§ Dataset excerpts
[Start of Attachment]

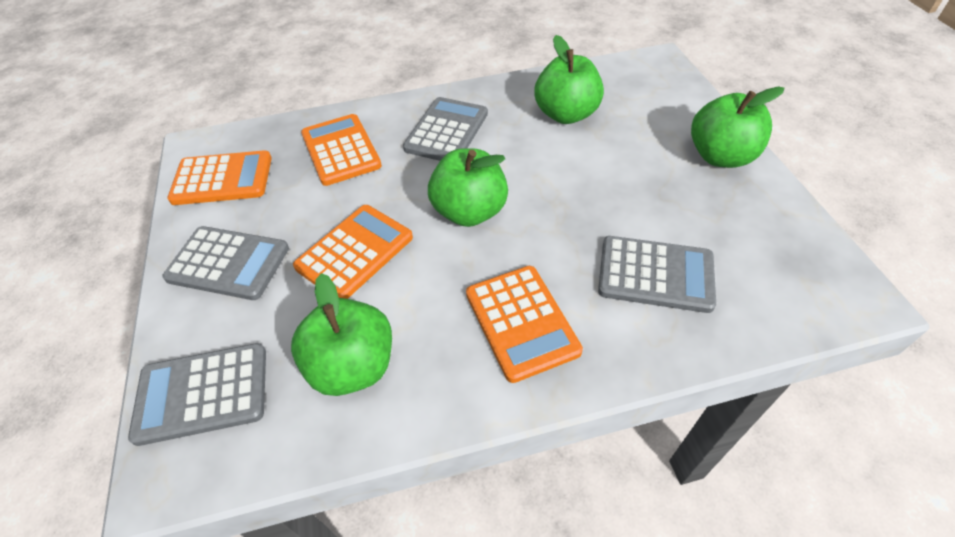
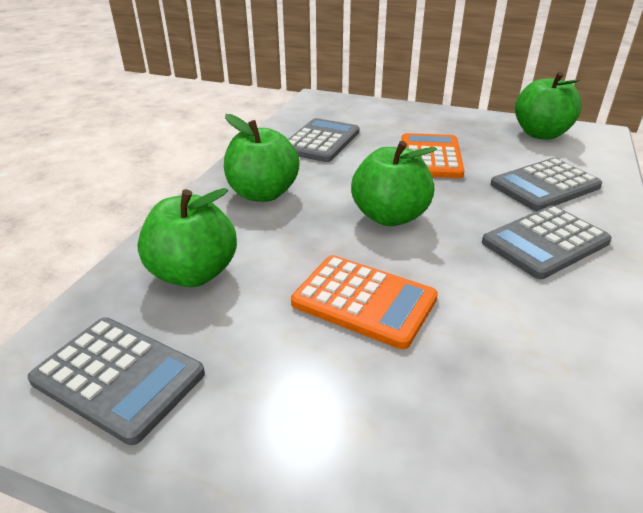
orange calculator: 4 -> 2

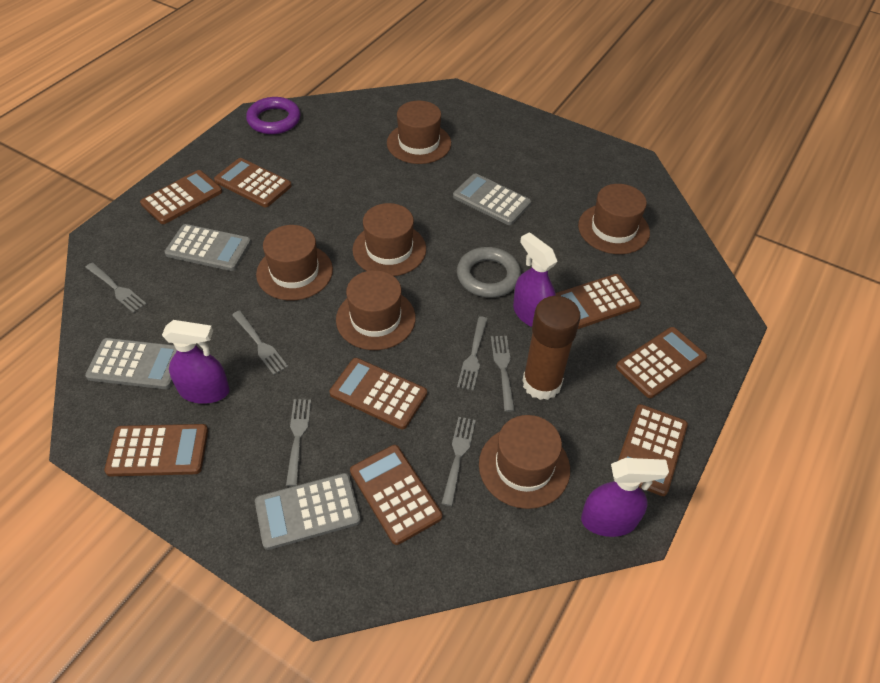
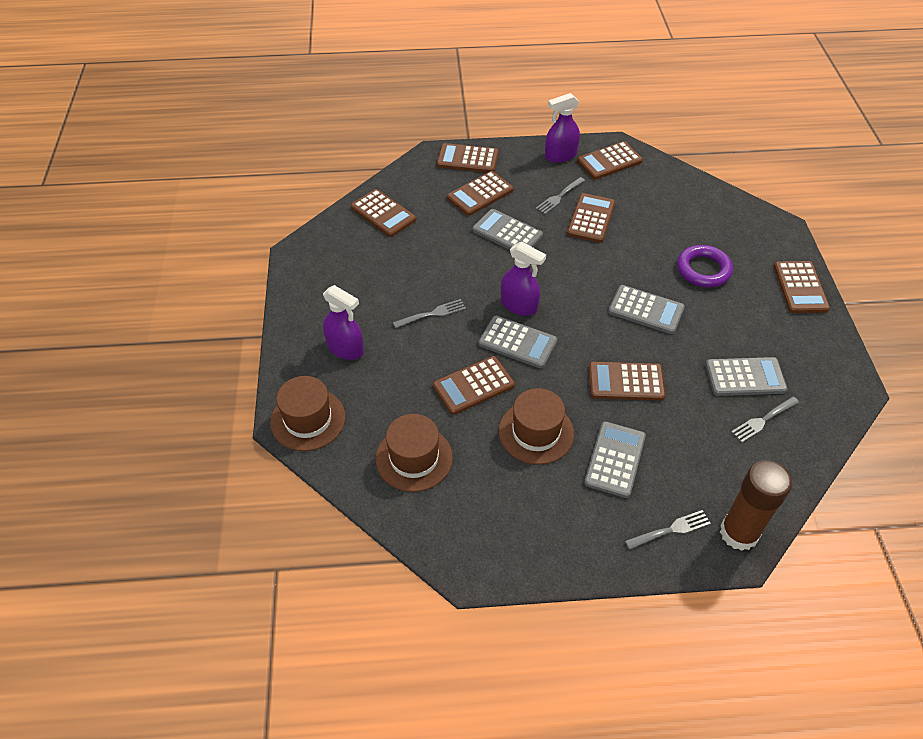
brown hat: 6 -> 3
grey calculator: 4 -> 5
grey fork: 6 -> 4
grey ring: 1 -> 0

[End of Attachment]

§ Requirement
Take every line from the data that contains the word "calculator".

§ Result for this task
orange calculator: 4 -> 2
grey calculator: 4 -> 5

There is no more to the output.